Directions: For the material below, state how many lines have the word "filing" in them, with no other words.

·····

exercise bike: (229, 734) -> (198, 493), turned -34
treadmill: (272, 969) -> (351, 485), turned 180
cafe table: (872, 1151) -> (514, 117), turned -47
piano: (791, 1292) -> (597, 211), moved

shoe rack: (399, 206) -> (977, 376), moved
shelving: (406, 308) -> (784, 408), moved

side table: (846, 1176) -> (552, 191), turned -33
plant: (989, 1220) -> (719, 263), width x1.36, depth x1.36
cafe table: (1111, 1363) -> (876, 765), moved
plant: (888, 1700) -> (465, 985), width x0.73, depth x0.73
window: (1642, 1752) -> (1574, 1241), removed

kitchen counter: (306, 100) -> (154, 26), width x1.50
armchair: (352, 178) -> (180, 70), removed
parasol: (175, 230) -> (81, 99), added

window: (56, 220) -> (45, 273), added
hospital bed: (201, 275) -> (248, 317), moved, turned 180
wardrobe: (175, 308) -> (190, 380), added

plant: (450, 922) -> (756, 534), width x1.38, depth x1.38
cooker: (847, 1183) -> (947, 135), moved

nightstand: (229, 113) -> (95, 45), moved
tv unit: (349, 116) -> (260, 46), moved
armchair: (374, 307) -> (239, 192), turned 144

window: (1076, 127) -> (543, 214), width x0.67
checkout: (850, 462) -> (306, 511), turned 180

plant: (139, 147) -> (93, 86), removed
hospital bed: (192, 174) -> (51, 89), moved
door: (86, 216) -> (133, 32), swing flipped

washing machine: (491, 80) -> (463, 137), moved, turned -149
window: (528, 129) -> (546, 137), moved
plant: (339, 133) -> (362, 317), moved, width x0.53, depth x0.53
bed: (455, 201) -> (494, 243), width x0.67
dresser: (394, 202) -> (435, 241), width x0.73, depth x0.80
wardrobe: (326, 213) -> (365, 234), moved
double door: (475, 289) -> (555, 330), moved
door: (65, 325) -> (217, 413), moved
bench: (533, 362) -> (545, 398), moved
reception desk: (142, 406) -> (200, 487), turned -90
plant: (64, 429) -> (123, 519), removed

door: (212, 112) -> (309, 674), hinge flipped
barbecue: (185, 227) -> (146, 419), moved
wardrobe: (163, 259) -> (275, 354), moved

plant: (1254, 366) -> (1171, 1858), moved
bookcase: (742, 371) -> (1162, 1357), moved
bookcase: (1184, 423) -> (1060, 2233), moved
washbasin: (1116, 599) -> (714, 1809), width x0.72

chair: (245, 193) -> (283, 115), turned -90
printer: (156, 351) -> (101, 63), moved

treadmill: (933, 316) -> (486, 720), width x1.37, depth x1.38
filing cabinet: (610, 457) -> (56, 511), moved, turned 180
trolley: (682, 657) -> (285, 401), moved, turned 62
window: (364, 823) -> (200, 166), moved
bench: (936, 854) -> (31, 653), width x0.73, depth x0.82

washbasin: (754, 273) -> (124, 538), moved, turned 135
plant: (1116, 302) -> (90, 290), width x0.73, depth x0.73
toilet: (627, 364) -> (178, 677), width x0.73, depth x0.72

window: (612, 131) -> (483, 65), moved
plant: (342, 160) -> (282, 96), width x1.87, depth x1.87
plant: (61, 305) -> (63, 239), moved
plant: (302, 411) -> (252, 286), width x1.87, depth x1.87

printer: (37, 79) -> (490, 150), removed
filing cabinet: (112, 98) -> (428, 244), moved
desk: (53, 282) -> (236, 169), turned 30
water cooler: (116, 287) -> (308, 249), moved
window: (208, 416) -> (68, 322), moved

·····

Result for this task: 2